▶ Information provided:

+ + + + +

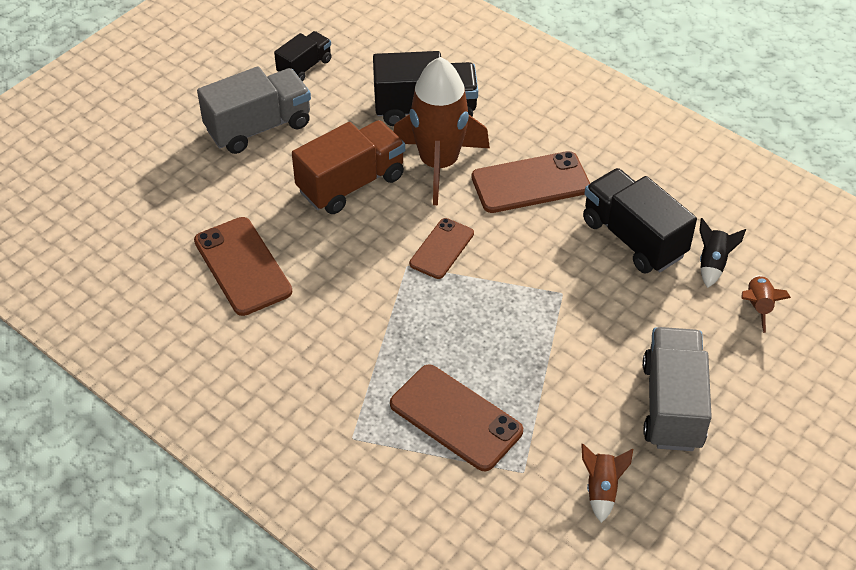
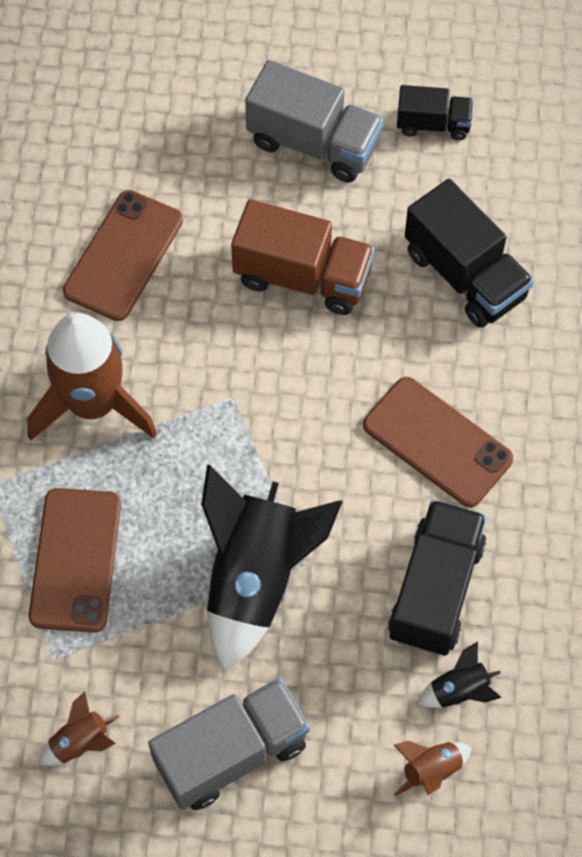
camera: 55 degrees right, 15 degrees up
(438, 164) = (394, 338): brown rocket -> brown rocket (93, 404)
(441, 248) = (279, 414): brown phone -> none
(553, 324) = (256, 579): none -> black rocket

+ + + + +

List each line in the listing that contains the string "rocket".

(438, 164) = (394, 338): brown rocket -> brown rocket (93, 404)
(553, 324) = (256, 579): none -> black rocket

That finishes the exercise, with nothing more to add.